[[ ENTRIES SHOWN open ]]

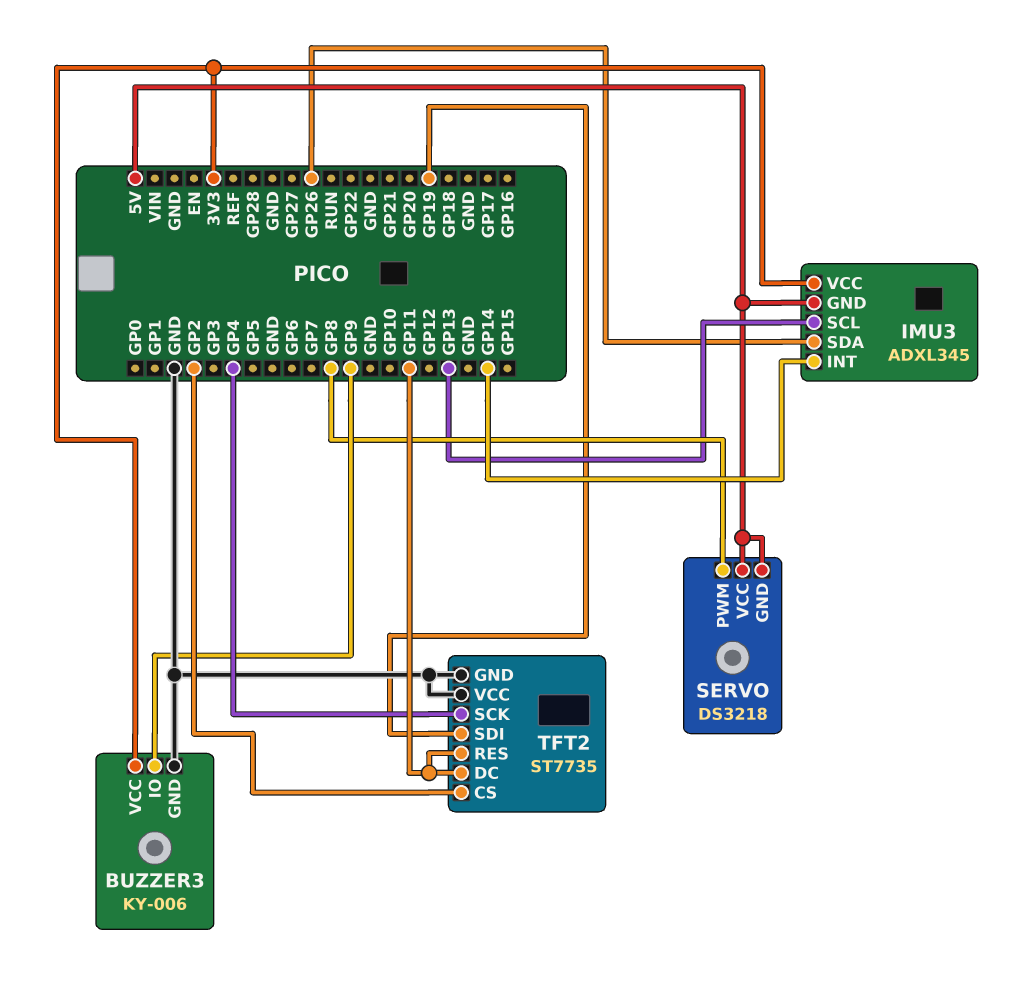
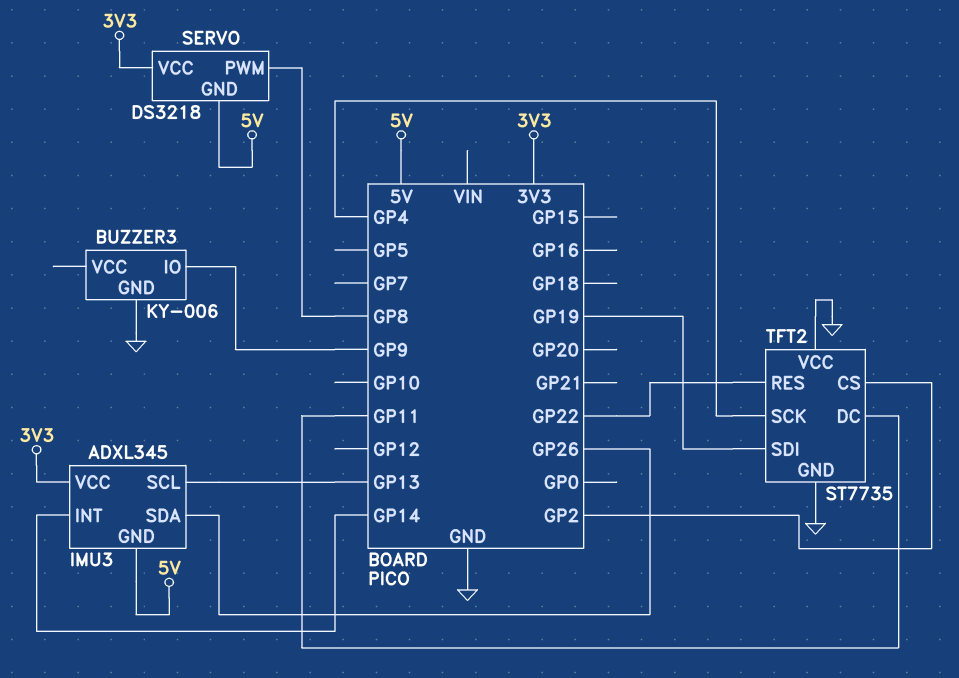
BUZZER3 pin VCC: 3V3 -> none
SERVO pin VCC: 5V -> 3V3
TFT2 pin RES: GP11 -> GP22

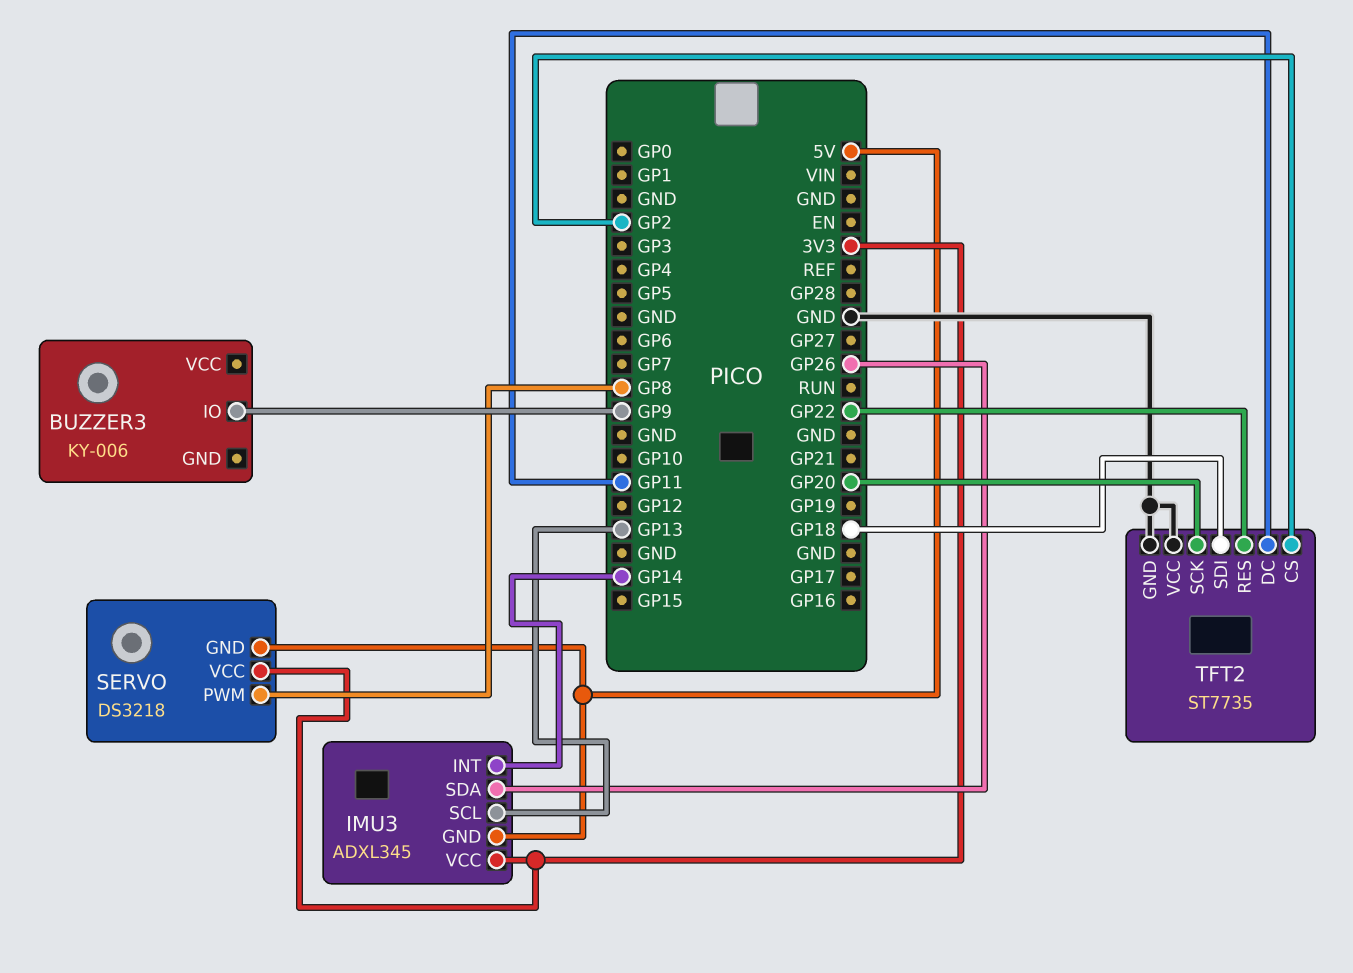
BUZZER3 pin GND: GND -> none
TFT2 pin SCK: GP4 -> GP20
TFT2 pin SDI: GP19 -> GP18

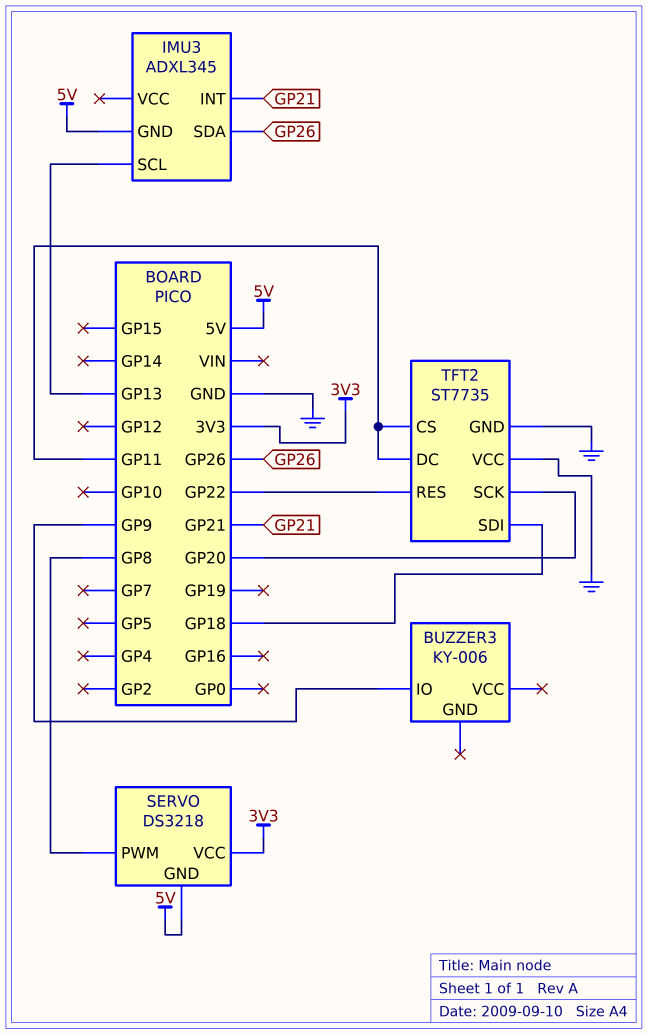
IMU3 pin INT: GP14 -> GP21
IMU3 pin VCC: 3V3 -> none
TFT2 pin CS: GP2 -> GP11

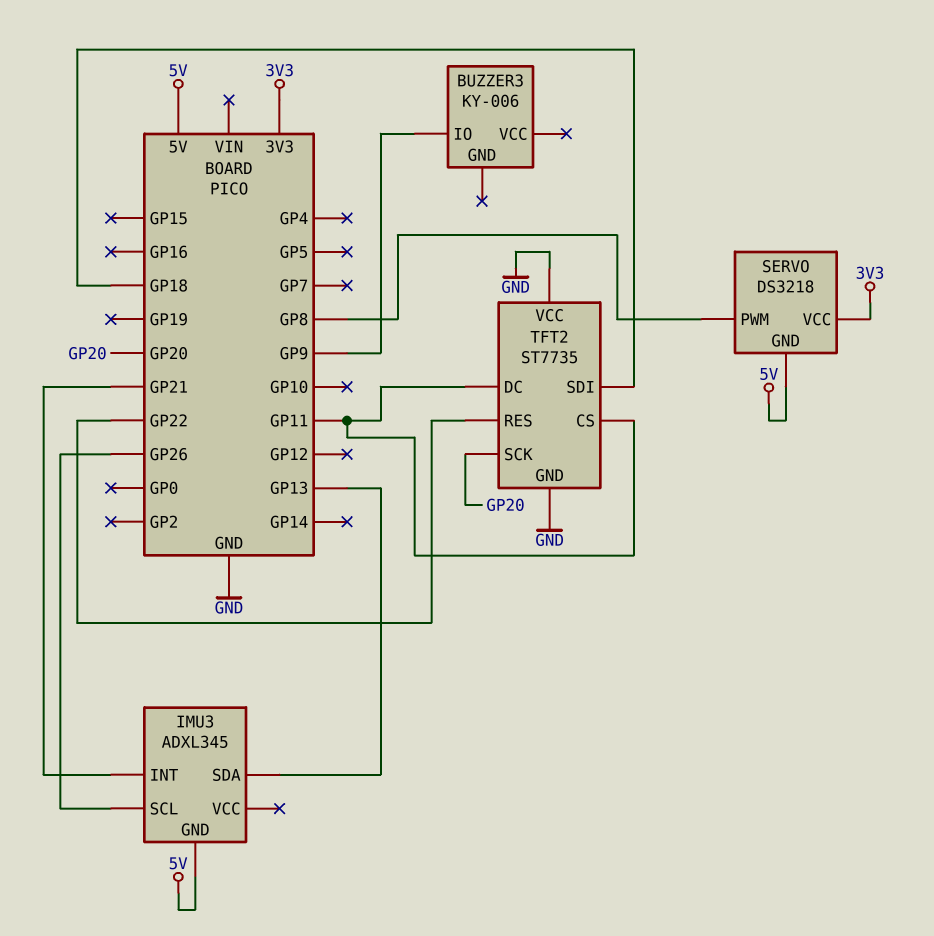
IMU3 pin SCL: GP13 -> GP26
IMU3 pin SDA: GP26 -> GP13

[[ ENTRIES SHOWN closed ]]

Only the lines from the one with "TFT2 pin SCK: GP4 -> GP20" through the final line of the data should be written out, exactly and including both ends. Skip the pictures.

TFT2 pin SCK: GP4 -> GP20
TFT2 pin SDI: GP19 -> GP18

IMU3 pin INT: GP14 -> GP21
IMU3 pin VCC: 3V3 -> none
TFT2 pin CS: GP2 -> GP11

IMU3 pin SCL: GP13 -> GP26
IMU3 pin SDA: GP26 -> GP13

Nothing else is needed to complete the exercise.